> _The task_
Look below for the line that contains "green rectangle: (86, 32) -> (90, 32), moved" and the line that contains "black circle: (389, 408)", then restate both of them and every line in between, exactly. No picture goes in the copy.

> _Data extracts_
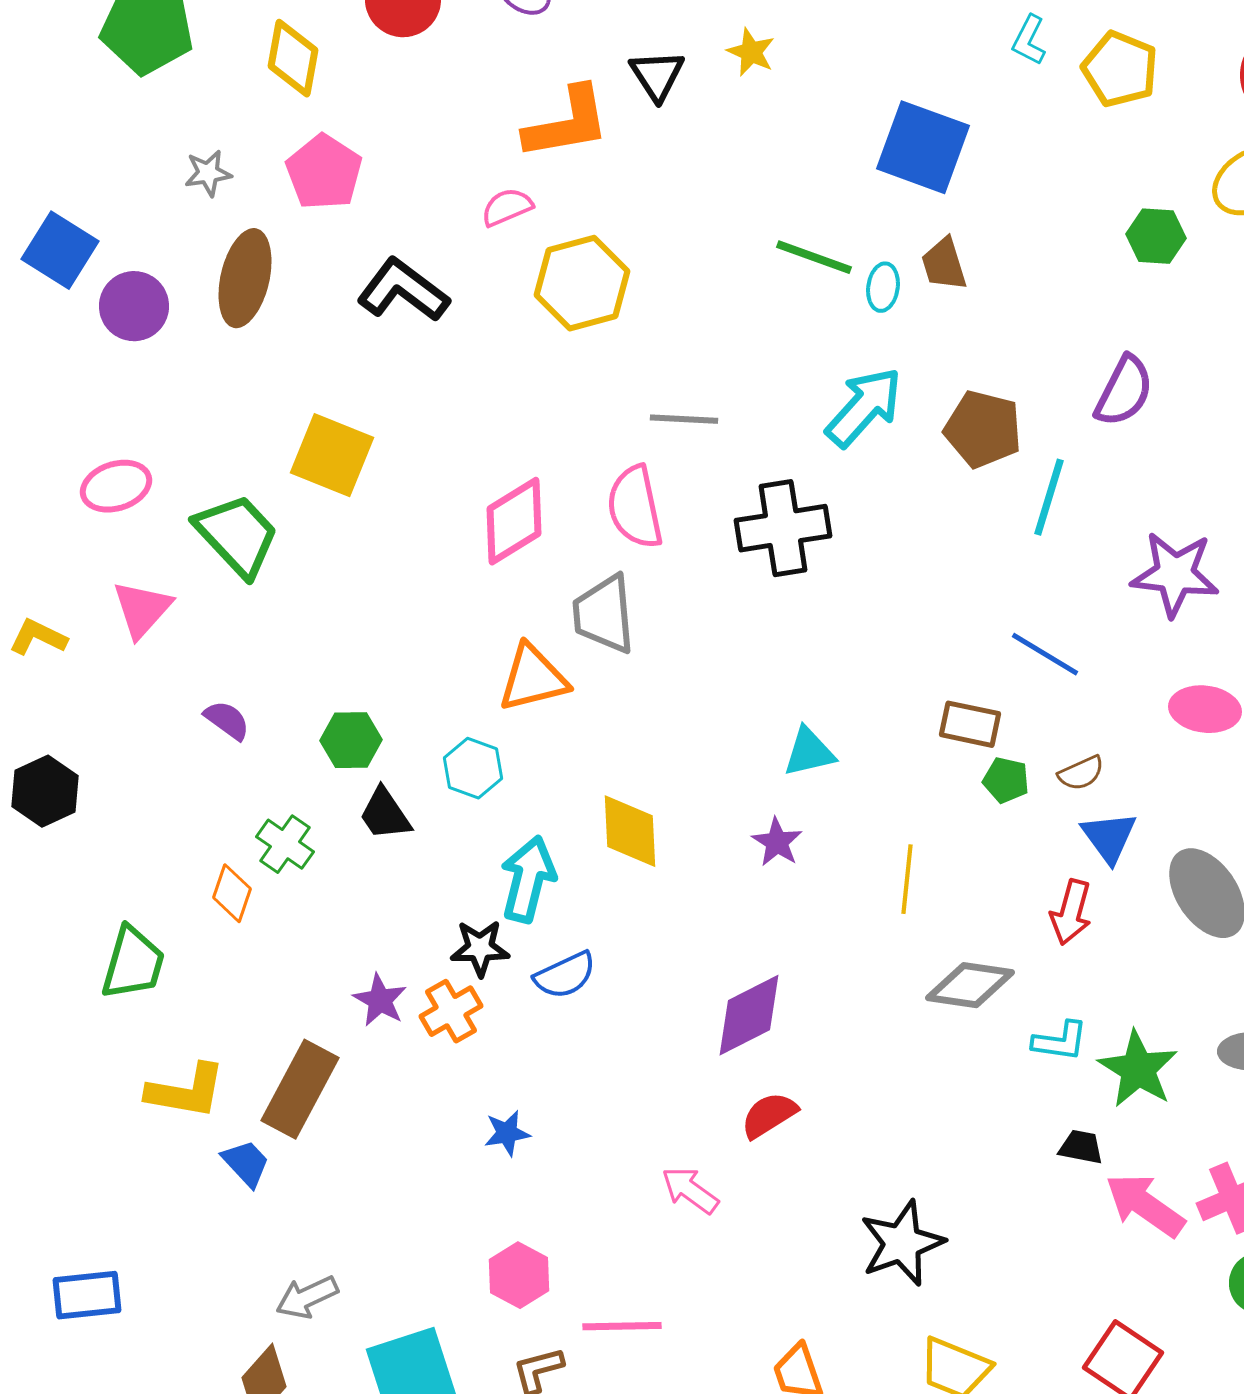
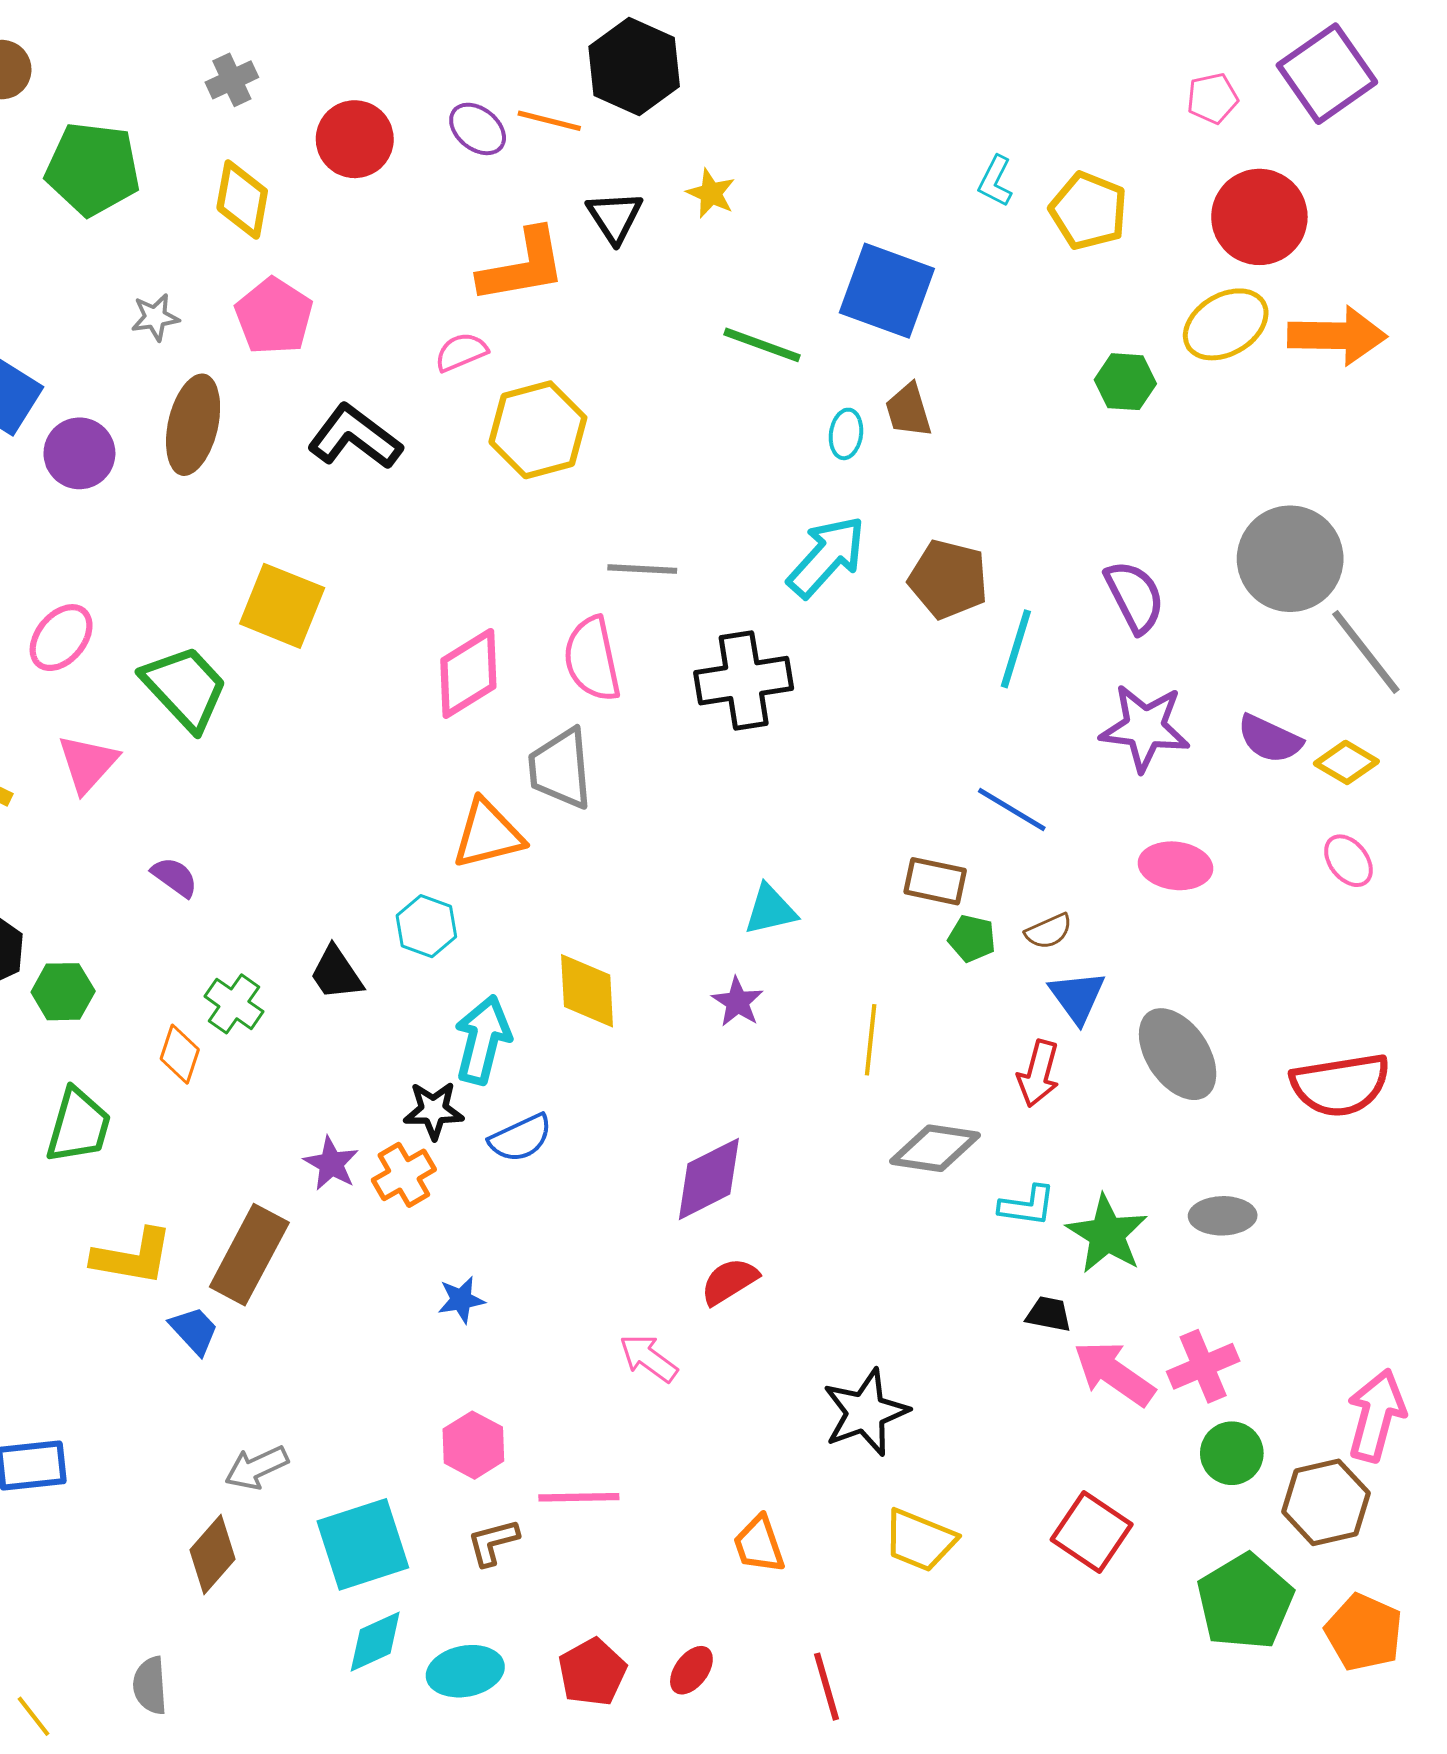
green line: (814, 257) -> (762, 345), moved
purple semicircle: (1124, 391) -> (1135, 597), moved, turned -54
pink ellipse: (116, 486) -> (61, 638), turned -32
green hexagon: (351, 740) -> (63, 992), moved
---
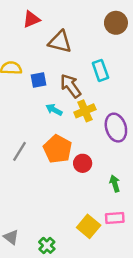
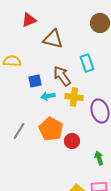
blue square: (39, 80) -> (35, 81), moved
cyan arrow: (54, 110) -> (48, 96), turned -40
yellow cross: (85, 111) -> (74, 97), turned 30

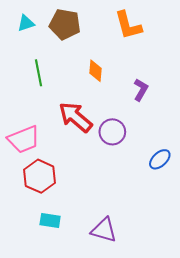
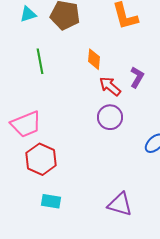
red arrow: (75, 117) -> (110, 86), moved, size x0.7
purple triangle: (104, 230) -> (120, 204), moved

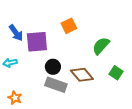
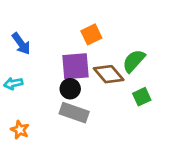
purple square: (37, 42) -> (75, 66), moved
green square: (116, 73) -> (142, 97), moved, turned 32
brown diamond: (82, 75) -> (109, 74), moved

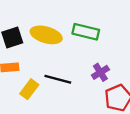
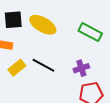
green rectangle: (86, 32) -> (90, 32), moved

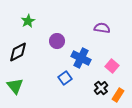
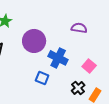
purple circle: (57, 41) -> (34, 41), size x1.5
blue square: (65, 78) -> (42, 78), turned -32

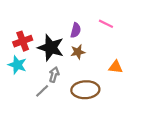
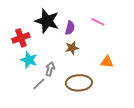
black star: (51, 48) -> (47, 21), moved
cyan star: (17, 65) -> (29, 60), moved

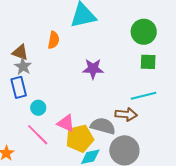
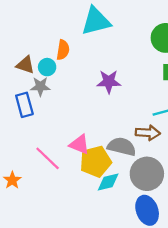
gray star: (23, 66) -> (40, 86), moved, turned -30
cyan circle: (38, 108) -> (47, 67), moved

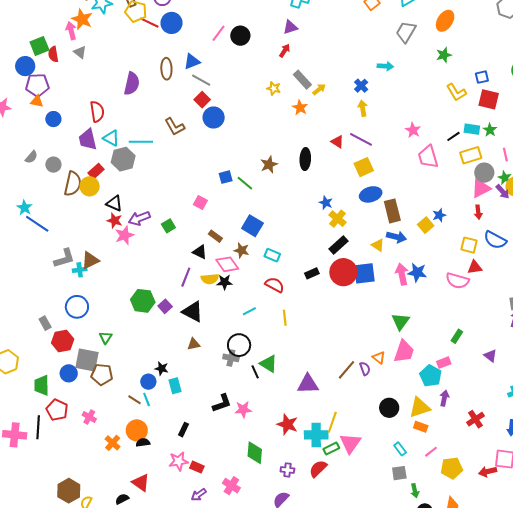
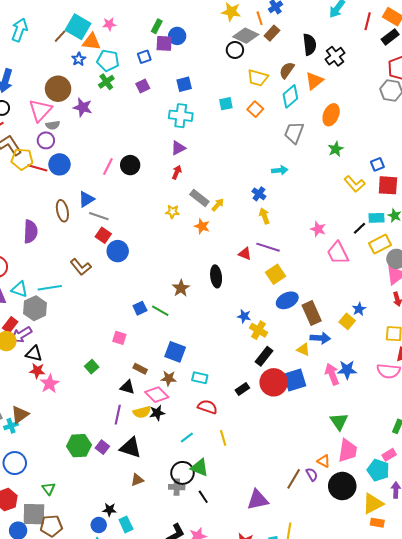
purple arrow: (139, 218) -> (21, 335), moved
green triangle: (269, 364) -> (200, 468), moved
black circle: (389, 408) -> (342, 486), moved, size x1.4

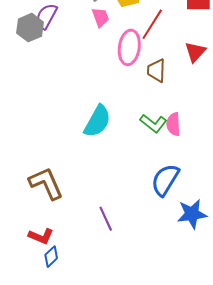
--
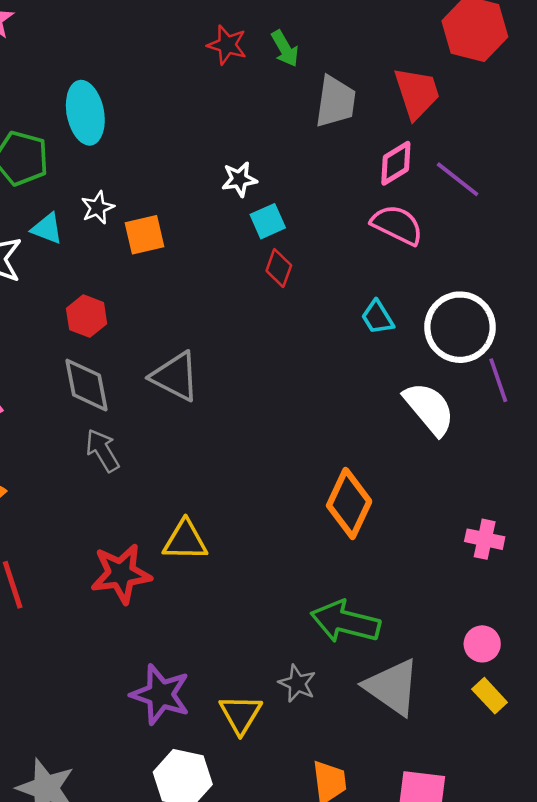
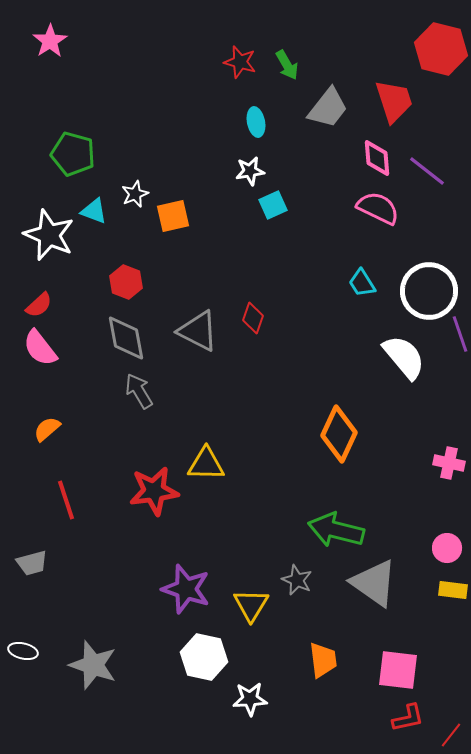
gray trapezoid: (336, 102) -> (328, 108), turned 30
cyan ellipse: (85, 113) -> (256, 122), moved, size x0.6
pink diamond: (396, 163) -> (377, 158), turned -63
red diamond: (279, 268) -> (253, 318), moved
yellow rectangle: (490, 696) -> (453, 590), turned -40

> _Answer box_
green rectangle: (86, 32) -> (90, 32), moved

purple circle: (57, 41) -> (34, 41), size x1.5
blue square: (65, 78) -> (42, 78), turned -32

black star: (51, 48) -> (47, 21), moved
cyan star: (17, 65) -> (29, 60), moved

gray star: (23, 66) -> (40, 86), moved, turned -30
cyan circle: (38, 108) -> (47, 67), moved

purple arrow: (139, 218) -> (21, 335), moved
green triangle: (269, 364) -> (200, 468), moved
black circle: (389, 408) -> (342, 486), moved, size x1.4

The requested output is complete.